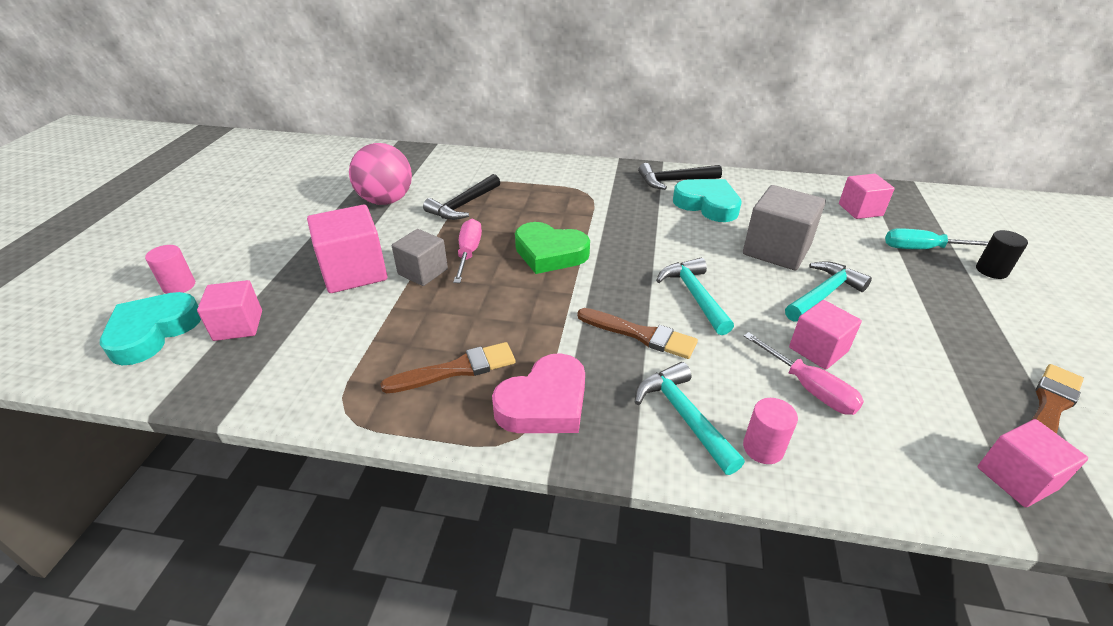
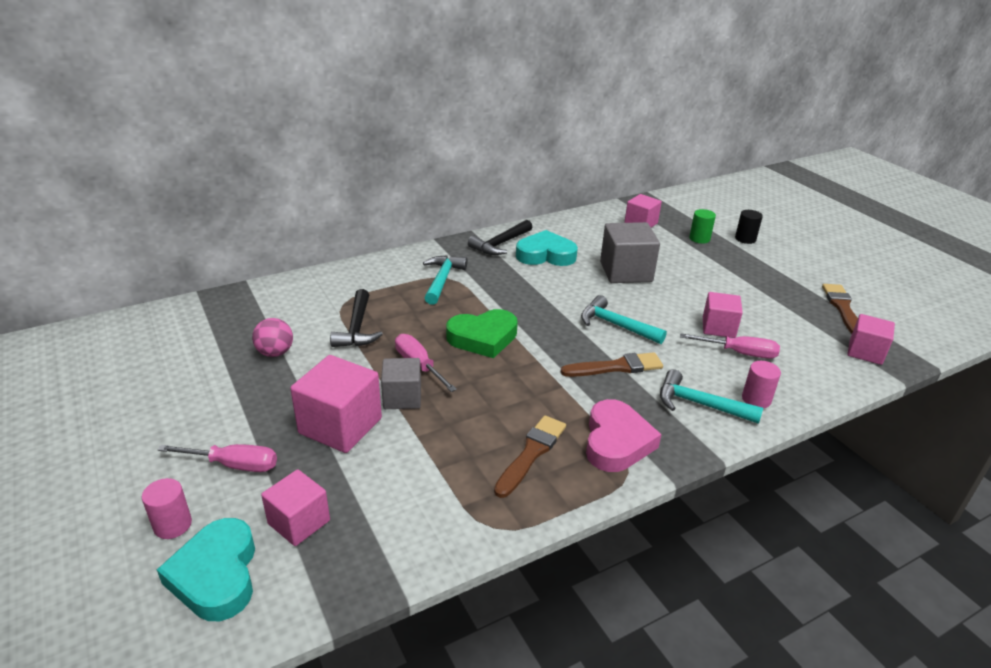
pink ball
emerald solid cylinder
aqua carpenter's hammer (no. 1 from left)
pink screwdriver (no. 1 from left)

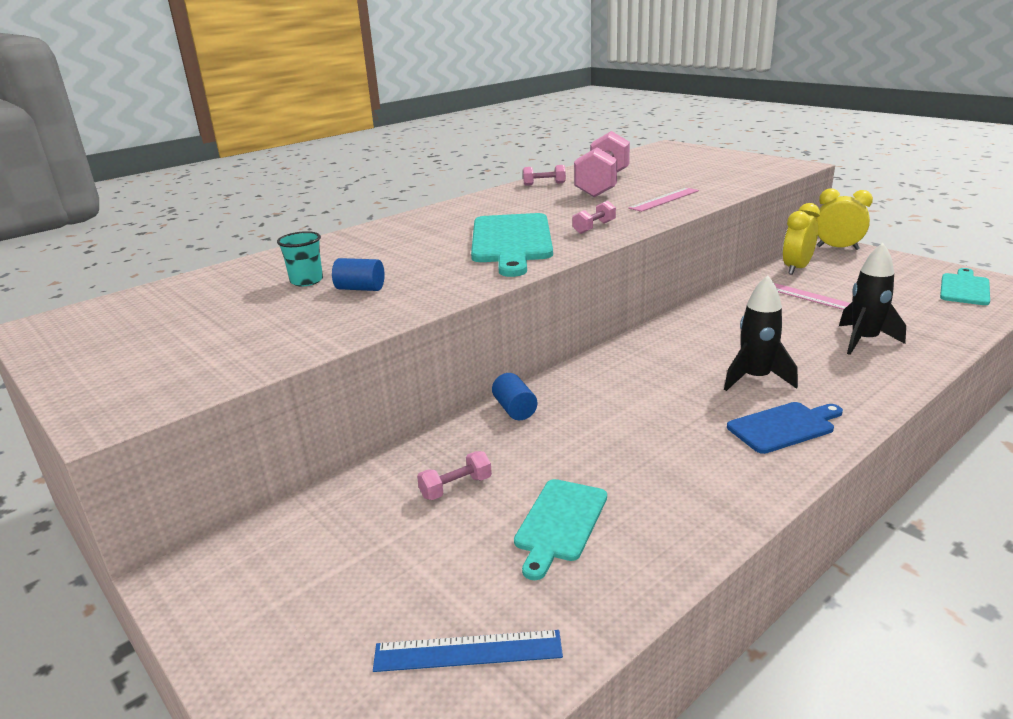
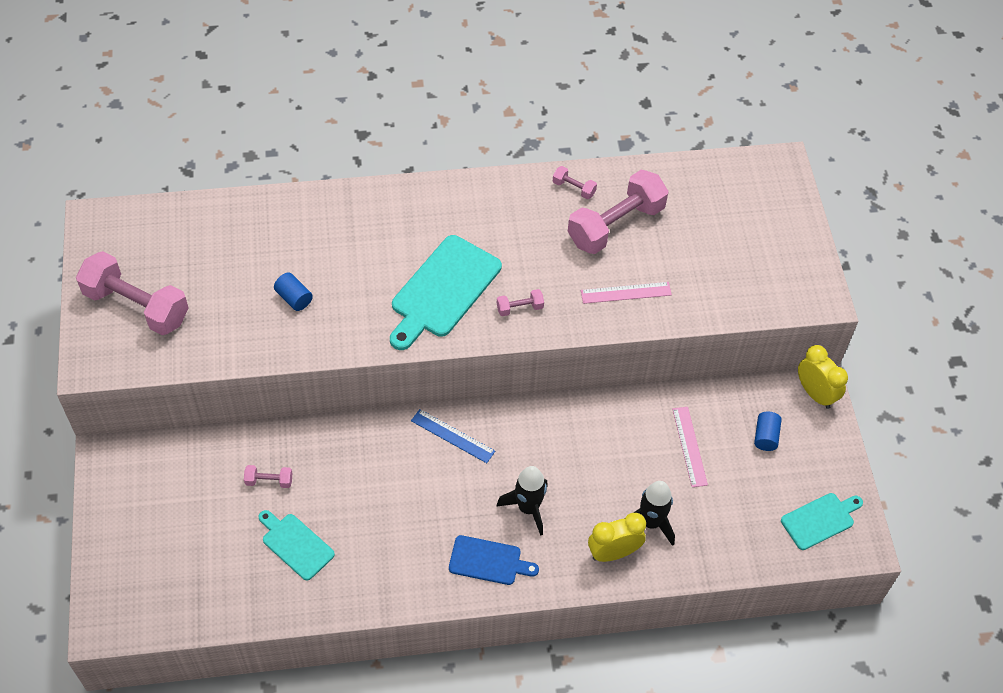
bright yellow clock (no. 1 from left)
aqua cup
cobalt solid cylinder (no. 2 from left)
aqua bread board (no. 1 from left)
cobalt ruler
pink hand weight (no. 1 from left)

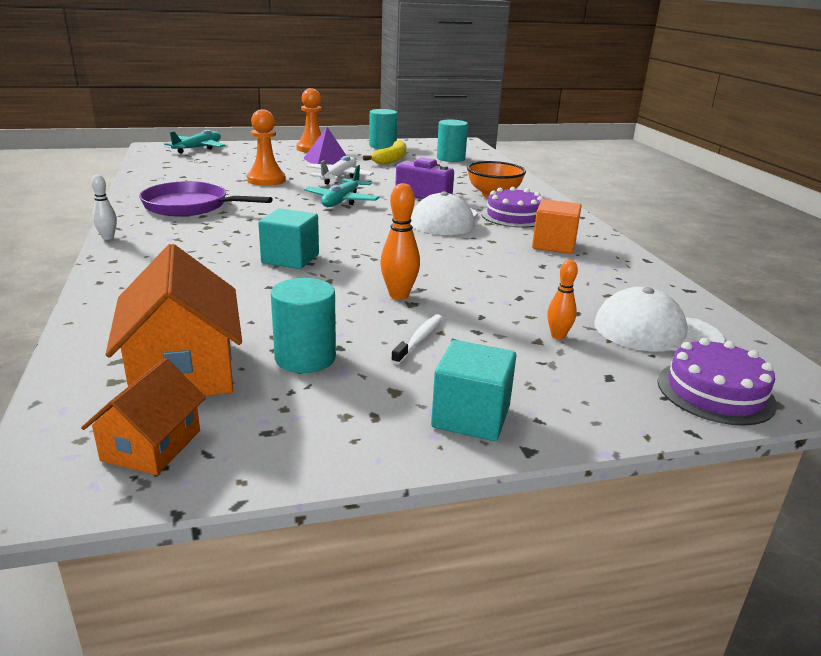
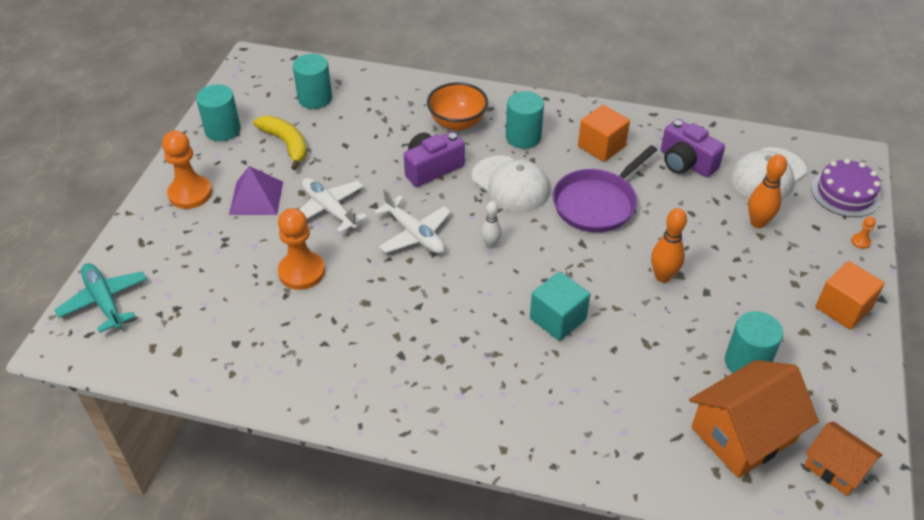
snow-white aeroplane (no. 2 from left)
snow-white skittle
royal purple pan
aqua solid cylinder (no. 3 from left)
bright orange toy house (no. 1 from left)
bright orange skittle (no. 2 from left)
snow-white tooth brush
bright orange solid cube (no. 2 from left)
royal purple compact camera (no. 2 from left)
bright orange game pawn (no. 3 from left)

────────

> [Assignment] Here the job is to set down exactly the lines of the material above that fall between the one with "emerald solid cylinder" and the one with "aqua carpenter's hammer (no. 1 from left)", inclusive, and nothing beyond them.

> [Exercise result]
emerald solid cylinder
aqua carpenter's hammer (no. 1 from left)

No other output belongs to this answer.